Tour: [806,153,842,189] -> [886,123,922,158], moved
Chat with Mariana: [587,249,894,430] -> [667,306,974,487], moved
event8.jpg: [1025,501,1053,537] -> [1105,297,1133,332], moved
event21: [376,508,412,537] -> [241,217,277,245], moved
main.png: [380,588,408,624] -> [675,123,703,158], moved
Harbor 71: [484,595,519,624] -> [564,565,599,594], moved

--

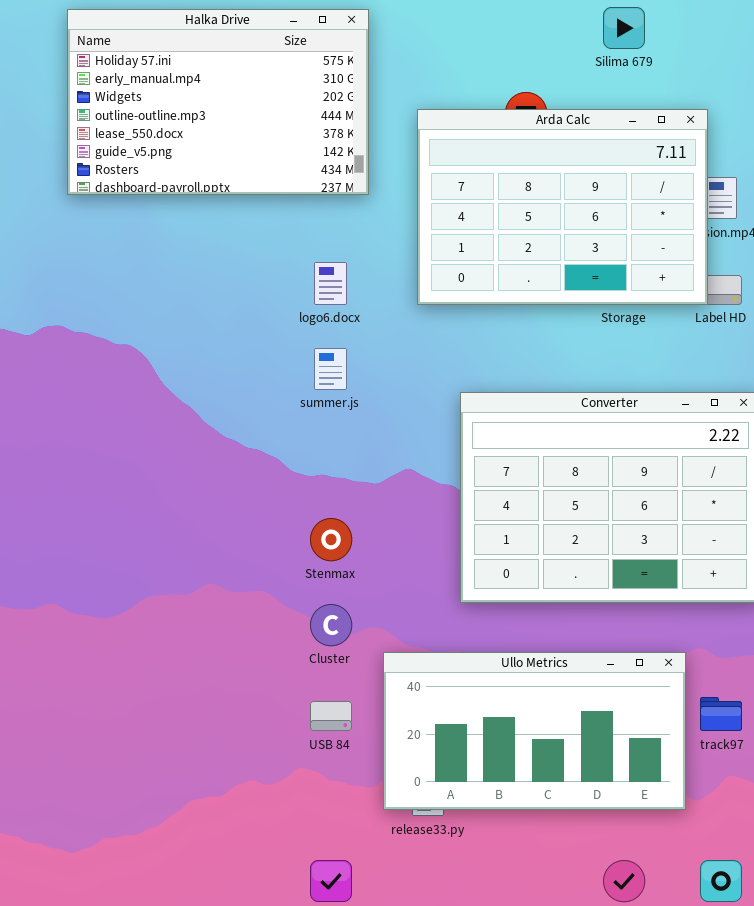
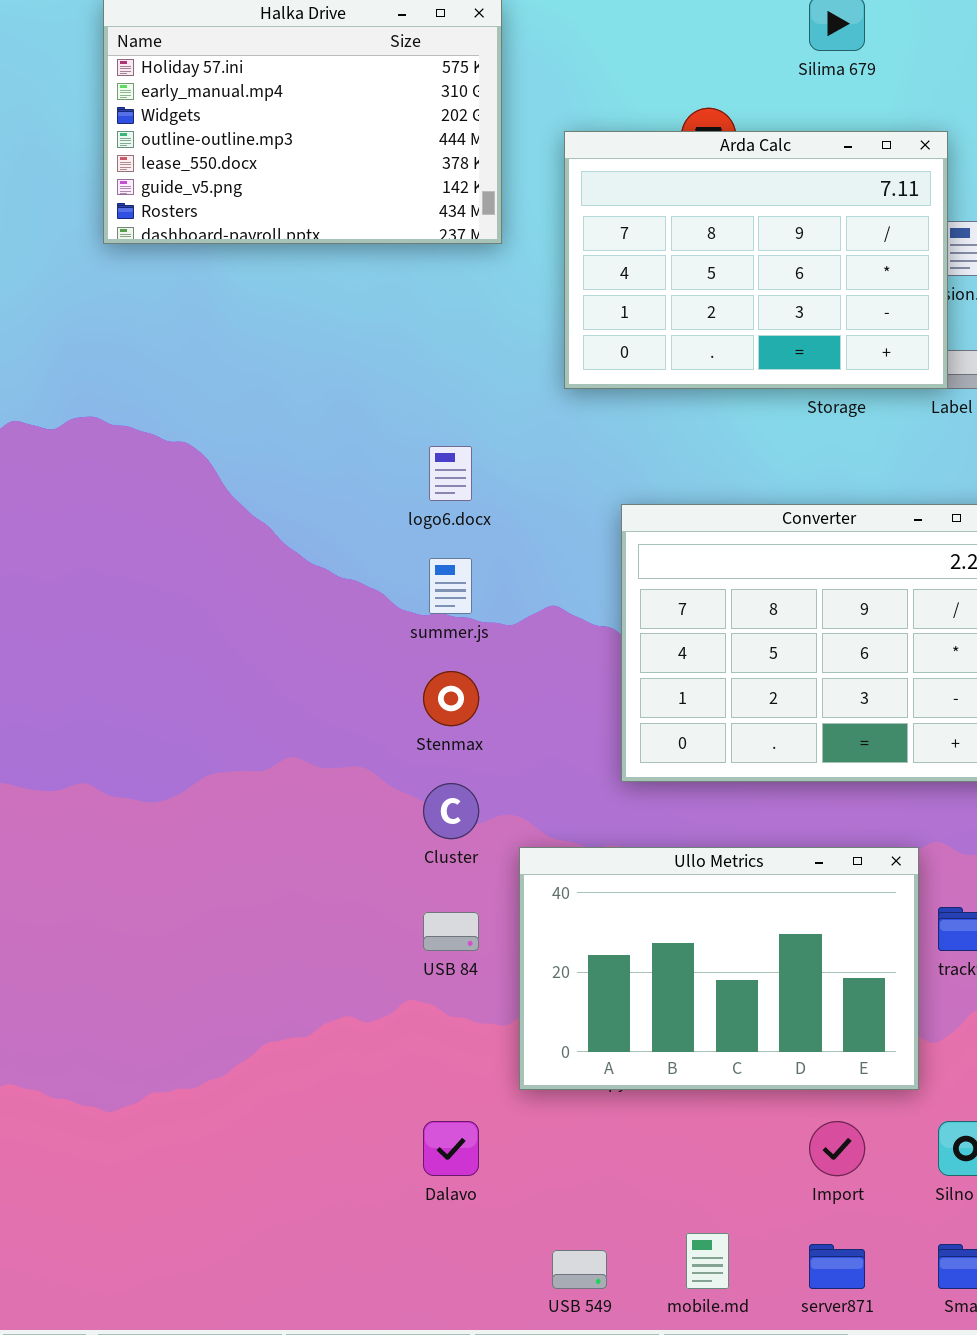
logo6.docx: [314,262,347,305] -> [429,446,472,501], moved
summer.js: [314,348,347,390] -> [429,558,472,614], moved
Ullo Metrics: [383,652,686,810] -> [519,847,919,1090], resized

▶ **Exercise details**: Of the entries above, repeat exactly the lines between the line with "Tour: [806,153,842,189] ->" and the line with "Harbor 71: [484,595,519,624]", inclusive, and no others.

▶ **Answer for the task**:
Tour: [806,153,842,189] -> [886,123,922,158], moved
Chat with Mariana: [587,249,894,430] -> [667,306,974,487], moved
event8.jpg: [1025,501,1053,537] -> [1105,297,1133,332], moved
event21: [376,508,412,537] -> [241,217,277,245], moved
main.png: [380,588,408,624] -> [675,123,703,158], moved
Harbor 71: [484,595,519,624] -> [564,565,599,594], moved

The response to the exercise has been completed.